**** Entries shown

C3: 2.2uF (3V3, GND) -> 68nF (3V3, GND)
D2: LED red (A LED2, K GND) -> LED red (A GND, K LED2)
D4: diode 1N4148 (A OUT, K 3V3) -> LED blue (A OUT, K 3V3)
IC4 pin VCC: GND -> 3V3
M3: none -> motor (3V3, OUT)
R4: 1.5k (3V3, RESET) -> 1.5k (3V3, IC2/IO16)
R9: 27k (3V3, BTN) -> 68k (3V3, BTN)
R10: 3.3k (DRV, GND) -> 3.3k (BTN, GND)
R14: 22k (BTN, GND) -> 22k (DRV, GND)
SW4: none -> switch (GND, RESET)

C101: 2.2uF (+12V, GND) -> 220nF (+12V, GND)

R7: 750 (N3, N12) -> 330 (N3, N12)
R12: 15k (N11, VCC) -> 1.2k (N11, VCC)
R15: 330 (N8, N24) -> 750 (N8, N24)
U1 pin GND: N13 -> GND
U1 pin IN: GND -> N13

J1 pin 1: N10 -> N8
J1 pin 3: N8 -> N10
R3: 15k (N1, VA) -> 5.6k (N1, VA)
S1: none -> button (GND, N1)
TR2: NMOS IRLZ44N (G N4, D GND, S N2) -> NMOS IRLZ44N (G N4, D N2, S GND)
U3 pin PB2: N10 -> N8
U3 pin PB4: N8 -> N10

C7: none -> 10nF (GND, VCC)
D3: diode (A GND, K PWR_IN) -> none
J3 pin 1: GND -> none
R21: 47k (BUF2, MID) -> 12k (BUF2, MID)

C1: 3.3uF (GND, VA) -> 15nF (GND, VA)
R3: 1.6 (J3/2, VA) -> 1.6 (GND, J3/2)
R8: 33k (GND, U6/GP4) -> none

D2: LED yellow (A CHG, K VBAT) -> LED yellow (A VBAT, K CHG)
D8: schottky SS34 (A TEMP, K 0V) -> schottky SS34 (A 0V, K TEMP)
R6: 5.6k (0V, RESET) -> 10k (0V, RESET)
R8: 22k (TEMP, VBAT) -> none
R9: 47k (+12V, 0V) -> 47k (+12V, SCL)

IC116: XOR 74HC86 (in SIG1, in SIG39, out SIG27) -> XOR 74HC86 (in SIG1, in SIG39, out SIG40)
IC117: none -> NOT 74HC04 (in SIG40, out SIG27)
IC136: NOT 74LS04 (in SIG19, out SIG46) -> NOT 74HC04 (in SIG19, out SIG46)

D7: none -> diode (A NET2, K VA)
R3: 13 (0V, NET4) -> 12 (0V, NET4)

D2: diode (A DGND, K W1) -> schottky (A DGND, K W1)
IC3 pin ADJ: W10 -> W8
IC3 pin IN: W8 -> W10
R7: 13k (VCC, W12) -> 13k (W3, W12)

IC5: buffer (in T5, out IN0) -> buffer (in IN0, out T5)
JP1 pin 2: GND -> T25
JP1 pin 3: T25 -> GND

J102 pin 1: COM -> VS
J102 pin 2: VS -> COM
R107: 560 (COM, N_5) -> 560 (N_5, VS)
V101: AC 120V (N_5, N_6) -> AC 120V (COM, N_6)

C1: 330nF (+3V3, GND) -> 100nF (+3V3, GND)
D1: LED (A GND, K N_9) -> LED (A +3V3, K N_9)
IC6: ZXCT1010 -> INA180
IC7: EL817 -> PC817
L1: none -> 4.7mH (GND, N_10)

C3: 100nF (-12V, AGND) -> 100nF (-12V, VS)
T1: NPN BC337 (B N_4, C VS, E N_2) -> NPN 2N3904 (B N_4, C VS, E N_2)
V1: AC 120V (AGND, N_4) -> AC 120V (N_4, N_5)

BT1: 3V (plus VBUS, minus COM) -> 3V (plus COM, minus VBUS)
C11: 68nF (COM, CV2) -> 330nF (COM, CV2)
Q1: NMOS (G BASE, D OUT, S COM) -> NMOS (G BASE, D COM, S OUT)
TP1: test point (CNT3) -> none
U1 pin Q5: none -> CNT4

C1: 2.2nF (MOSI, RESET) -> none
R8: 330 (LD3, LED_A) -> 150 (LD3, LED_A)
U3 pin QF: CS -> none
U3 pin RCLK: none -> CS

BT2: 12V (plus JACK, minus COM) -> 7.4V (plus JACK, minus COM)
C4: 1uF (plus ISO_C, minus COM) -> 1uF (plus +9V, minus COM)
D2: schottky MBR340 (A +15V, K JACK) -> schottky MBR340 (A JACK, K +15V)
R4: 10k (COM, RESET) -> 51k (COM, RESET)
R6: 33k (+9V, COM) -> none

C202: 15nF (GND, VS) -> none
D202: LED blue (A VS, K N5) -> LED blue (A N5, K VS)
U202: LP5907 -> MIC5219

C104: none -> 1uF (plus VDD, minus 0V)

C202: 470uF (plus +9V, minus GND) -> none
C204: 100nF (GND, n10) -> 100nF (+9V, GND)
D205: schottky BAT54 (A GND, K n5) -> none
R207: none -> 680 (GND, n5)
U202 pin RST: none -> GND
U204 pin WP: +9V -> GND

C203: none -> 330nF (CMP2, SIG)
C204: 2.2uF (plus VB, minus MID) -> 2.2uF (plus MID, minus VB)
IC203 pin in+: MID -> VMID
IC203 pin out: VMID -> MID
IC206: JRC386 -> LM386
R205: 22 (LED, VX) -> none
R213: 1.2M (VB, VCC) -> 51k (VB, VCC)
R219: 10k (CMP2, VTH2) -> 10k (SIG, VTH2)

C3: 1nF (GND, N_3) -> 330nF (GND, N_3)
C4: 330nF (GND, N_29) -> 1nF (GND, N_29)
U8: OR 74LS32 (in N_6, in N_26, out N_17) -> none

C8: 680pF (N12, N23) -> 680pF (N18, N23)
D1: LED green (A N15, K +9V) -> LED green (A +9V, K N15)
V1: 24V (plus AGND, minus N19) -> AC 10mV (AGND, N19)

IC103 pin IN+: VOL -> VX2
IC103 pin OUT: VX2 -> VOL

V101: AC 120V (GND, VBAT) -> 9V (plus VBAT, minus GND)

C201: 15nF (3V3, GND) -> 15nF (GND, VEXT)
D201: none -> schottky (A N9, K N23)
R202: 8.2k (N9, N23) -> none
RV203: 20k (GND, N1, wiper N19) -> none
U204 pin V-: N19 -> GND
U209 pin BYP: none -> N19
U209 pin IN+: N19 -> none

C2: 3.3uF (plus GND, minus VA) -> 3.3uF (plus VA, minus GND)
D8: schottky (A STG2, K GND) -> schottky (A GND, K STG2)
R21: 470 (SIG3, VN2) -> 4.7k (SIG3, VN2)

********

**Task description**
Each line from the one containing "U8: OR 74LS32" to the final line of the entries above must be returned exactly, and no other line may appear.

**Response area**
U8: OR 74LS32 (in N_6, in N_26, out N_17) -> none

C8: 680pF (N12, N23) -> 680pF (N18, N23)
D1: LED green (A N15, K +9V) -> LED green (A +9V, K N15)
V1: 24V (plus AGND, minus N19) -> AC 10mV (AGND, N19)

IC103 pin IN+: VOL -> VX2
IC103 pin OUT: VX2 -> VOL

V101: AC 120V (GND, VBAT) -> 9V (plus VBAT, minus GND)

C201: 15nF (3V3, GND) -> 15nF (GND, VEXT)
D201: none -> schottky (A N9, K N23)
R202: 8.2k (N9, N23) -> none
RV203: 20k (GND, N1, wiper N19) -> none
U204 pin V-: N19 -> GND
U209 pin BYP: none -> N19
U209 pin IN+: N19 -> none

C2: 3.3uF (plus GND, minus VA) -> 3.3uF (plus VA, minus GND)
D8: schottky (A STG2, K GND) -> schottky (A GND, K STG2)
R21: 470 (SIG3, VN2) -> 4.7k (SIG3, VN2)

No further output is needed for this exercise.